**Aim of the task:** In the entries that follow, find the line containing "(329, 469) = (628, 508): yellow"; from there, copy every line exactly through the line containing "(193, 417) = (188, 583): turquoise".

Data records
--- START ---
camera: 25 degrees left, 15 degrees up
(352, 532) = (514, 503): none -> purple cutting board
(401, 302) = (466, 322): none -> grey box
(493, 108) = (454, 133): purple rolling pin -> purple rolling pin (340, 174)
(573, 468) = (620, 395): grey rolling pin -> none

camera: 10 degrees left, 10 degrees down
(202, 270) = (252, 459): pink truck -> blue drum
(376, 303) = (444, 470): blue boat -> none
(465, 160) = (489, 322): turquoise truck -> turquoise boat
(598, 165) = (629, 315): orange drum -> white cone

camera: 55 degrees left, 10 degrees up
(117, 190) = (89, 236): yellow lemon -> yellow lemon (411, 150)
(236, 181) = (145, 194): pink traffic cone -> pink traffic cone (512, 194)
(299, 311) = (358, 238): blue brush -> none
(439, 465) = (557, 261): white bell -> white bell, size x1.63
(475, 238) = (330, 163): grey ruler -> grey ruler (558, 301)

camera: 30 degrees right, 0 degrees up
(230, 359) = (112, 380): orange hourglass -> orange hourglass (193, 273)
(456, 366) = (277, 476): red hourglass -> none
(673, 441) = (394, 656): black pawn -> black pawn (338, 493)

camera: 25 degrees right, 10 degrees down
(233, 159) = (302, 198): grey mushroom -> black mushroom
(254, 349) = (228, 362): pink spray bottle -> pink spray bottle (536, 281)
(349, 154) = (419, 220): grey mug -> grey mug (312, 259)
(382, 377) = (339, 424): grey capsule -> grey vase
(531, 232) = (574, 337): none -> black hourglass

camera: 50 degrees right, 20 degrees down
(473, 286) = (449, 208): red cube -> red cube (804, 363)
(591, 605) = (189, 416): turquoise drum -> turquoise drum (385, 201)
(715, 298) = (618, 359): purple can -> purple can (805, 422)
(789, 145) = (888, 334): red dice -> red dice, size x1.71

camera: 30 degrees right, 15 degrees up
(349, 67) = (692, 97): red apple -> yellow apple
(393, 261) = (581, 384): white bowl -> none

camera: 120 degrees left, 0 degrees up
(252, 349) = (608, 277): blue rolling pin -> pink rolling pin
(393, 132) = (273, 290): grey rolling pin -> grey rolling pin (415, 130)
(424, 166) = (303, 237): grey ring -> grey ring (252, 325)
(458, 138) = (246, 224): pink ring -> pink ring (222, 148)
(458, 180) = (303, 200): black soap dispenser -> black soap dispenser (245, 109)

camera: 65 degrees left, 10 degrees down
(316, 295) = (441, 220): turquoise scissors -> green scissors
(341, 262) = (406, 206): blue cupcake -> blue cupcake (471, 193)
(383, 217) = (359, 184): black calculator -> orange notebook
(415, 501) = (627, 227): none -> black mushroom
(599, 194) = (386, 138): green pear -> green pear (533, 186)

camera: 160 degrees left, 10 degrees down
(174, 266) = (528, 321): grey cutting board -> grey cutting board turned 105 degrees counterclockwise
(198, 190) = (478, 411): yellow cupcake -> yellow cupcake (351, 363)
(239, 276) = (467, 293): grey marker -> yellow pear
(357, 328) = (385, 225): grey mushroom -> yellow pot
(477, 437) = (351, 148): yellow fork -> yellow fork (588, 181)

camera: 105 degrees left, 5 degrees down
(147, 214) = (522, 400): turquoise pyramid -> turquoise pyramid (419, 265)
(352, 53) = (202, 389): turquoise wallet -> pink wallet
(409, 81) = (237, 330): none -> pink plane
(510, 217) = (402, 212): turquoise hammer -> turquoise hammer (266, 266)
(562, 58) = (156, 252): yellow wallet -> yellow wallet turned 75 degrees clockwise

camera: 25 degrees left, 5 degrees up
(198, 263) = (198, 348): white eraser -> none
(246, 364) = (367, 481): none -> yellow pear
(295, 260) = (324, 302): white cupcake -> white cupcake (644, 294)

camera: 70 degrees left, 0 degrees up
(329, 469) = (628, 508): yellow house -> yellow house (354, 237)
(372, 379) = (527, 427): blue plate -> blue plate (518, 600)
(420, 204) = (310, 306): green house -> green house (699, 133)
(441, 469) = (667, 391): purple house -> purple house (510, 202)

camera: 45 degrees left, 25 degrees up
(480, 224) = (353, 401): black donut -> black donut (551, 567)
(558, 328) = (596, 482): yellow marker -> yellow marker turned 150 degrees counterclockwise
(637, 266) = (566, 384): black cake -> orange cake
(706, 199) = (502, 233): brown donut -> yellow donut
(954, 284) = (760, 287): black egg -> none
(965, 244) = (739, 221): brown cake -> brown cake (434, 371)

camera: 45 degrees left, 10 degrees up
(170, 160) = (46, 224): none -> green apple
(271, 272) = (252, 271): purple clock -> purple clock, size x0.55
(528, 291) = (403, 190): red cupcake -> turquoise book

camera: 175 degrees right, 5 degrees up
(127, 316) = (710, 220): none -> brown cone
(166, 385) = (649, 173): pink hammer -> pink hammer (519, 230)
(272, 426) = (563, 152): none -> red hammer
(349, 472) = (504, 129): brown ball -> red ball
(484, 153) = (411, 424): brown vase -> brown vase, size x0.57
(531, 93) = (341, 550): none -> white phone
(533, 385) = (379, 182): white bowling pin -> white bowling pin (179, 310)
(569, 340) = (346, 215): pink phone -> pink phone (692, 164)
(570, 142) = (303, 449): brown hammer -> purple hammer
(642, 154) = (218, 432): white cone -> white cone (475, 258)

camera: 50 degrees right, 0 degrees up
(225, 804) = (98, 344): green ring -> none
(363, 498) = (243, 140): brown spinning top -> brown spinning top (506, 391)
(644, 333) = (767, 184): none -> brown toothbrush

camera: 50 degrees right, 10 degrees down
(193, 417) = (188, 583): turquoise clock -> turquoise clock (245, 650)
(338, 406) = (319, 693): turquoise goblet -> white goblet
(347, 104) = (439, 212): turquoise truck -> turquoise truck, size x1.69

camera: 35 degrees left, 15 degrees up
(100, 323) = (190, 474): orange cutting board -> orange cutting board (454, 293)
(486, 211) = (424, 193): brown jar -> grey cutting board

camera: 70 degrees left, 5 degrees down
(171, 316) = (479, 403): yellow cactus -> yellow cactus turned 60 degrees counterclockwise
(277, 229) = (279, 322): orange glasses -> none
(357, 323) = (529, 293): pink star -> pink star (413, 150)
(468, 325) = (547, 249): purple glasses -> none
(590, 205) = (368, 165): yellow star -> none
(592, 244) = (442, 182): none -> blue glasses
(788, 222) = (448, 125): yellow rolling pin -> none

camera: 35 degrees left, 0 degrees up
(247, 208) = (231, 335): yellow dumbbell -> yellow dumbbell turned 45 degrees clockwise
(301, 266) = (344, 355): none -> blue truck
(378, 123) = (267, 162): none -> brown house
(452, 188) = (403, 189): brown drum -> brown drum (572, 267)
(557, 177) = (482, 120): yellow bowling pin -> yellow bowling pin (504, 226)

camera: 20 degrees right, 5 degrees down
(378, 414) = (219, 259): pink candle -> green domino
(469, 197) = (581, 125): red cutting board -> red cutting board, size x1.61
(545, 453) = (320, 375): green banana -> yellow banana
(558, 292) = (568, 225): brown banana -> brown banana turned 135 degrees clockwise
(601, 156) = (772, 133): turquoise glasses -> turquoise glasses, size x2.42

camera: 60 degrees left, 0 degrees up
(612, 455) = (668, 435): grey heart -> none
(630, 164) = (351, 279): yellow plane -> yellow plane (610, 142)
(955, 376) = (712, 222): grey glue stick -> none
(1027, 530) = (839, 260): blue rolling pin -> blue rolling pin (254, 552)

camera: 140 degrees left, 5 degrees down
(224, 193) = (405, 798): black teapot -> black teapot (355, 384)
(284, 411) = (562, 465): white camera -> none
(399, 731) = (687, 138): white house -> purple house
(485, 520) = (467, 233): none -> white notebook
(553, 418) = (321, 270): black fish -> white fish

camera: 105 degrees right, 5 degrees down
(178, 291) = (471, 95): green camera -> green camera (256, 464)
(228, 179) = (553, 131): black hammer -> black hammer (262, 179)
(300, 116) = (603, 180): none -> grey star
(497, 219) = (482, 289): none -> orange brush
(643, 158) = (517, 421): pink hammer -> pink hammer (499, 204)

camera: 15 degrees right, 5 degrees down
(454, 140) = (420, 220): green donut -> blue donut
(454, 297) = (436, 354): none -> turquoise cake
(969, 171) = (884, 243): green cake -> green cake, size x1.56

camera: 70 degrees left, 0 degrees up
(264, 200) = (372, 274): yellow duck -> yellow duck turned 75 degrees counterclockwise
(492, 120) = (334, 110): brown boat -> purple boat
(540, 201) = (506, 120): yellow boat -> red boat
--- END ---
**The completed task:**
(329, 469) = (628, 508): yellow house -> yellow house (354, 237)
(372, 379) = (527, 427): blue plate -> blue plate (518, 600)
(420, 204) = (310, 306): green house -> green house (699, 133)
(441, 469) = (667, 391): purple house -> purple house (510, 202)

camera: 45 degrees left, 25 degrees up
(480, 224) = (353, 401): black donut -> black donut (551, 567)
(558, 328) = (596, 482): yellow marker -> yellow marker turned 150 degrees counterclockwise
(637, 266) = (566, 384): black cake -> orange cake
(706, 199) = (502, 233): brown donut -> yellow donut
(954, 284) = (760, 287): black egg -> none
(965, 244) = (739, 221): brown cake -> brown cake (434, 371)

camera: 45 degrees left, 10 degrees up
(170, 160) = (46, 224): none -> green apple
(271, 272) = (252, 271): purple clock -> purple clock, size x0.55
(528, 291) = (403, 190): red cupcake -> turquoise book

camera: 175 degrees right, 5 degrees up
(127, 316) = (710, 220): none -> brown cone
(166, 385) = (649, 173): pink hammer -> pink hammer (519, 230)
(272, 426) = (563, 152): none -> red hammer
(349, 472) = (504, 129): brown ball -> red ball
(484, 153) = (411, 424): brown vase -> brown vase, size x0.57
(531, 93) = (341, 550): none -> white phone
(533, 385) = (379, 182): white bowling pin -> white bowling pin (179, 310)
(569, 340) = (346, 215): pink phone -> pink phone (692, 164)
(570, 142) = (303, 449): brown hammer -> purple hammer
(642, 154) = (218, 432): white cone -> white cone (475, 258)

camera: 50 degrees right, 0 degrees up
(225, 804) = (98, 344): green ring -> none
(363, 498) = (243, 140): brown spinning top -> brown spinning top (506, 391)
(644, 333) = (767, 184): none -> brown toothbrush

camera: 50 degrees right, 10 degrees down
(193, 417) = (188, 583): turquoise clock -> turquoise clock (245, 650)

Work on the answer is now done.